[[ Data section, beginning ]]
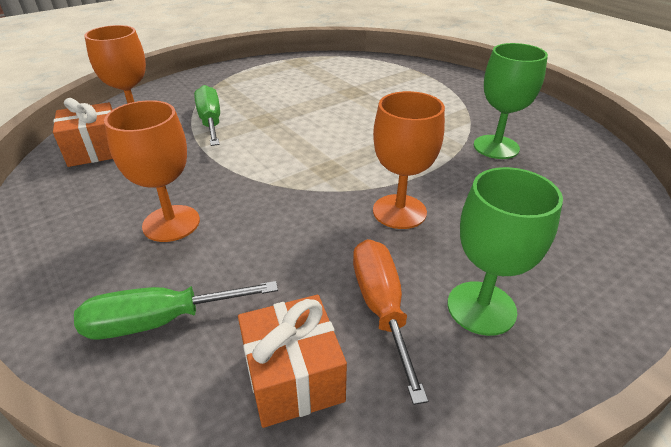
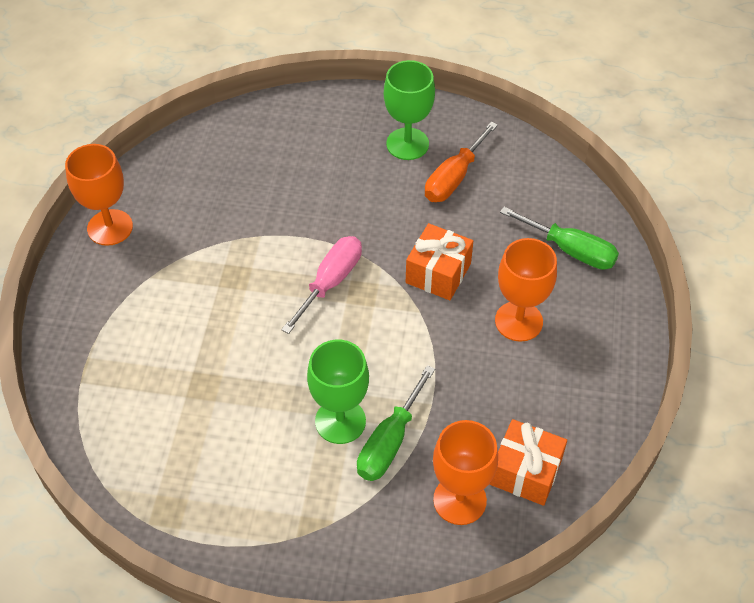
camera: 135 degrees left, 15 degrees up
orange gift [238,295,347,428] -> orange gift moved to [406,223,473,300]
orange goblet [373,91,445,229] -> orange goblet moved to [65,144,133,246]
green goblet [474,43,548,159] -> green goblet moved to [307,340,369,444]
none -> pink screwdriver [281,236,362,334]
[[ Data section, end ]]
[[ Data section, beginning ]]
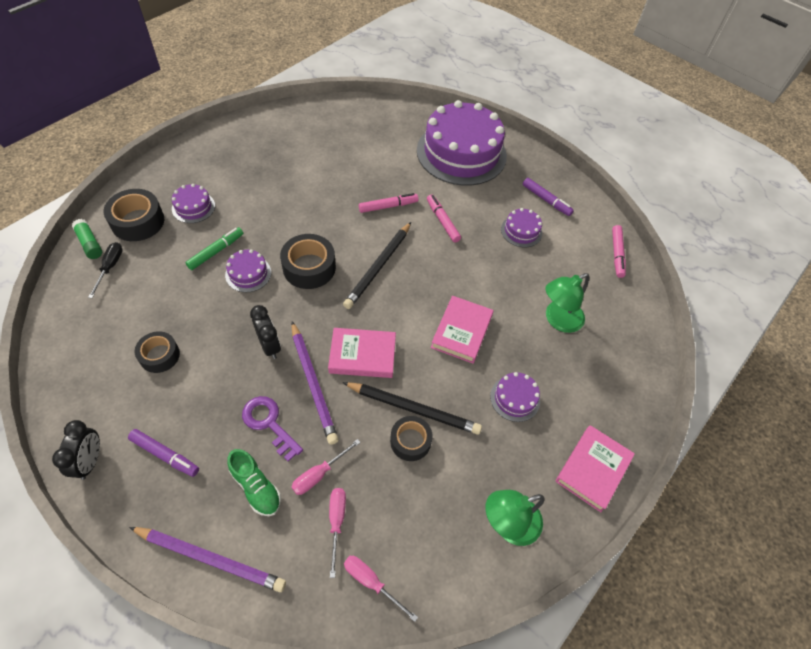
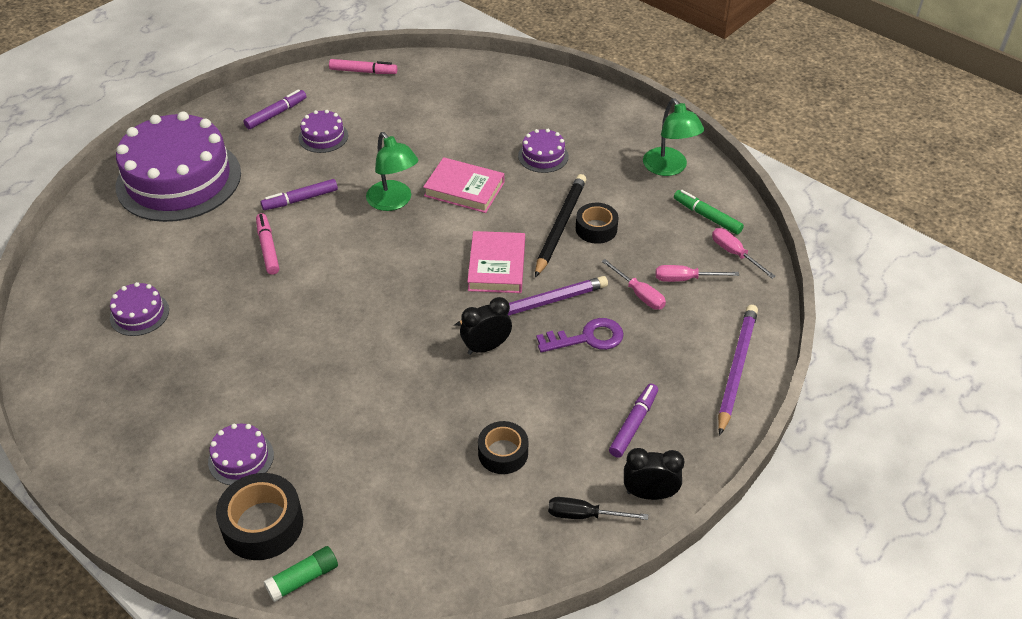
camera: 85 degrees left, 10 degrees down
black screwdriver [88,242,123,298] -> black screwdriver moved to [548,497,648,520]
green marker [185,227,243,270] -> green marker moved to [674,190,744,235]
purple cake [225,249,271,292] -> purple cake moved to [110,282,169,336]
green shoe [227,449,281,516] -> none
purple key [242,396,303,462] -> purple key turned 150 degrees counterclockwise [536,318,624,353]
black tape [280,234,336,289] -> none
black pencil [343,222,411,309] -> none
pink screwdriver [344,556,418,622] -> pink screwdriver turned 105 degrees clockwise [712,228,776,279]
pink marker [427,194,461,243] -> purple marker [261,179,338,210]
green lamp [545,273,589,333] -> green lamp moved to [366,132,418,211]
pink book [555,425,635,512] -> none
[[ Data section, end ]]
[[ Data section, beginning ]]
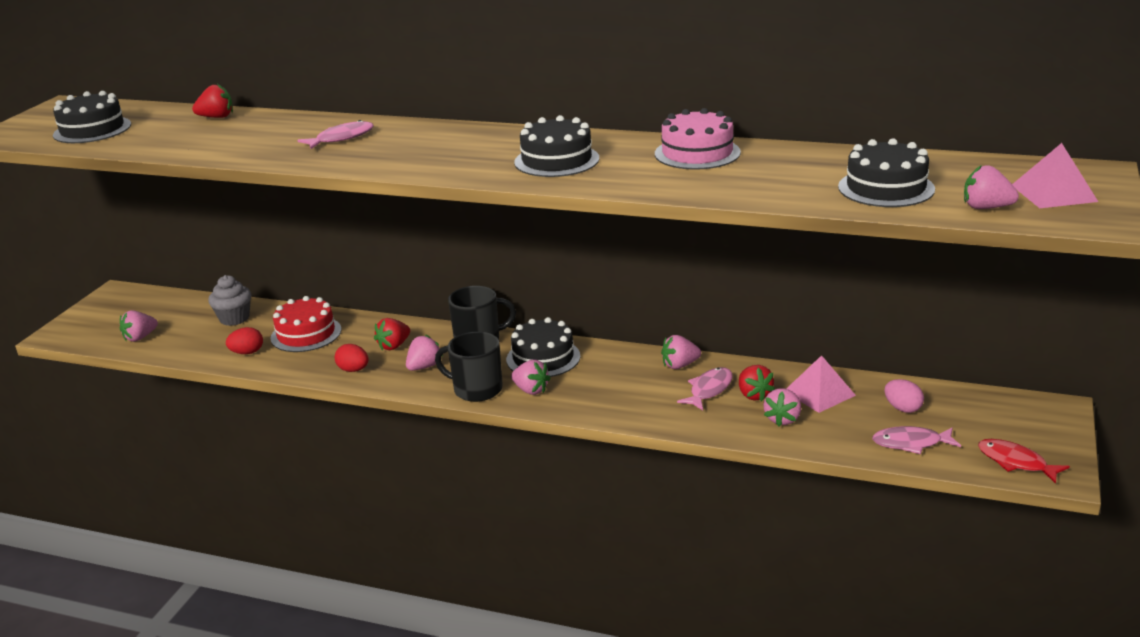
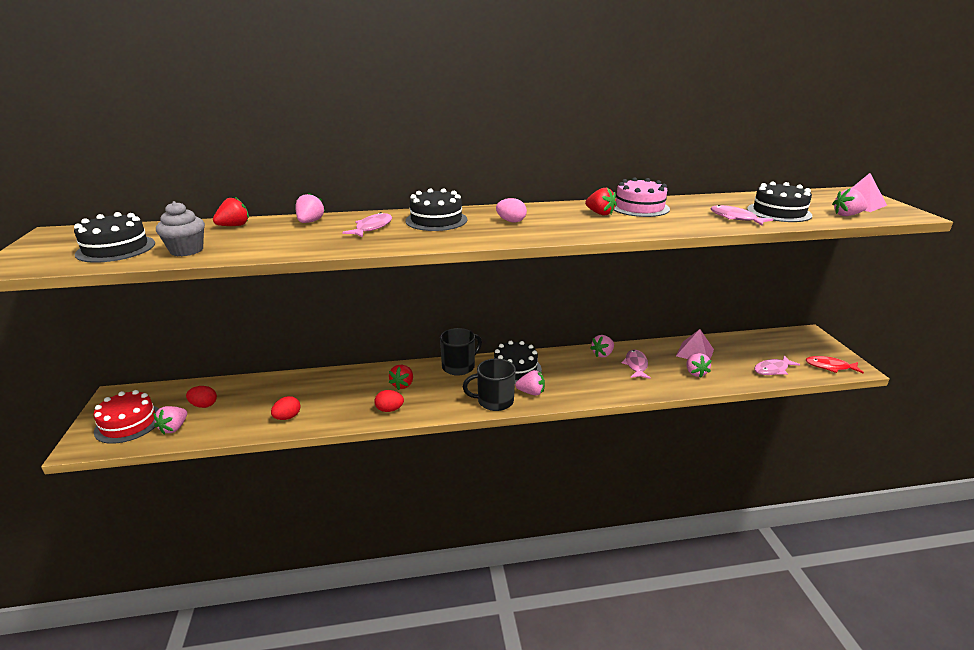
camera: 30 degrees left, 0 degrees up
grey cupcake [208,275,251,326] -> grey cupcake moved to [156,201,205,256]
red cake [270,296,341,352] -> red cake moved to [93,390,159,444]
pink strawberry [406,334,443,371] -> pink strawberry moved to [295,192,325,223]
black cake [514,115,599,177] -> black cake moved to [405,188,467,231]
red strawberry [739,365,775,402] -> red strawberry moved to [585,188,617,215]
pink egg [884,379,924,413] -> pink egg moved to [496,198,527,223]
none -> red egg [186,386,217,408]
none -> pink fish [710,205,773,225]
[[ Data section, end ]]
Copy range, inclusive: the line holding "grey cupcake [208,275,251,326]" to the line holding "none -> pink fish [710,205,773,225]". Reproduce exactly those lines of the records above and no others.

grey cupcake [208,275,251,326] -> grey cupcake moved to [156,201,205,256]
red cake [270,296,341,352] -> red cake moved to [93,390,159,444]
pink strawberry [406,334,443,371] -> pink strawberry moved to [295,192,325,223]
black cake [514,115,599,177] -> black cake moved to [405,188,467,231]
red strawberry [739,365,775,402] -> red strawberry moved to [585,188,617,215]
pink egg [884,379,924,413] -> pink egg moved to [496,198,527,223]
none -> red egg [186,386,217,408]
none -> pink fish [710,205,773,225]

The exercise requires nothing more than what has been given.